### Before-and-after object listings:
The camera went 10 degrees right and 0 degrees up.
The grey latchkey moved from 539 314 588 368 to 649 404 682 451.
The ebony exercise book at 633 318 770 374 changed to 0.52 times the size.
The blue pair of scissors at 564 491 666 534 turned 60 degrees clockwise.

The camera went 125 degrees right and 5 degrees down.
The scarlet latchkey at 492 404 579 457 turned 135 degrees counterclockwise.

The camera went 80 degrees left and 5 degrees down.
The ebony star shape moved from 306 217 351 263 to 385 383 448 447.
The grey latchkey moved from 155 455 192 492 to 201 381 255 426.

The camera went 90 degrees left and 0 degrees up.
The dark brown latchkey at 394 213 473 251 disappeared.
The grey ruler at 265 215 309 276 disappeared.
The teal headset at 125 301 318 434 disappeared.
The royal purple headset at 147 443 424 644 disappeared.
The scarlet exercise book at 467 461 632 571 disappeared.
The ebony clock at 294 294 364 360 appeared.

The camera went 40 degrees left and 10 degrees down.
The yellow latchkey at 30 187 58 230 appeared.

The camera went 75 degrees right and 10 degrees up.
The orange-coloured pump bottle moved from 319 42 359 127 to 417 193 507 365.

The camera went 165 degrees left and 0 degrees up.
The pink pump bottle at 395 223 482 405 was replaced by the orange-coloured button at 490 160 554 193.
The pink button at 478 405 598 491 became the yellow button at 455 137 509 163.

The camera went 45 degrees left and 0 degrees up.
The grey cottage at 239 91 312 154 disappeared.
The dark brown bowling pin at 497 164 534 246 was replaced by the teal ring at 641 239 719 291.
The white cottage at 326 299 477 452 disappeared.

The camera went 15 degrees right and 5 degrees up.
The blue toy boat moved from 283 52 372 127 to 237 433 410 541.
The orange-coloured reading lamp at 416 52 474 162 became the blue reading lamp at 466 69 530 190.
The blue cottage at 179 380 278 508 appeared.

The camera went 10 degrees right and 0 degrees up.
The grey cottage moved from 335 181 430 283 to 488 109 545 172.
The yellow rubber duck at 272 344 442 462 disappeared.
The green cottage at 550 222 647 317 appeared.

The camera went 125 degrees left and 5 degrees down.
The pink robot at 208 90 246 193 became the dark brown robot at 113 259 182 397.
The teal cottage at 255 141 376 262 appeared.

### Try it:
Repeat the records above line by line, from the first line through the line that contains "The ebony exercise".

### Exercise output:
The camera went 10 degrees right and 0 degrees up.
The grey latchkey moved from 539 314 588 368 to 649 404 682 451.
The ebony exercise book at 633 318 770 374 changed to 0.52 times the size.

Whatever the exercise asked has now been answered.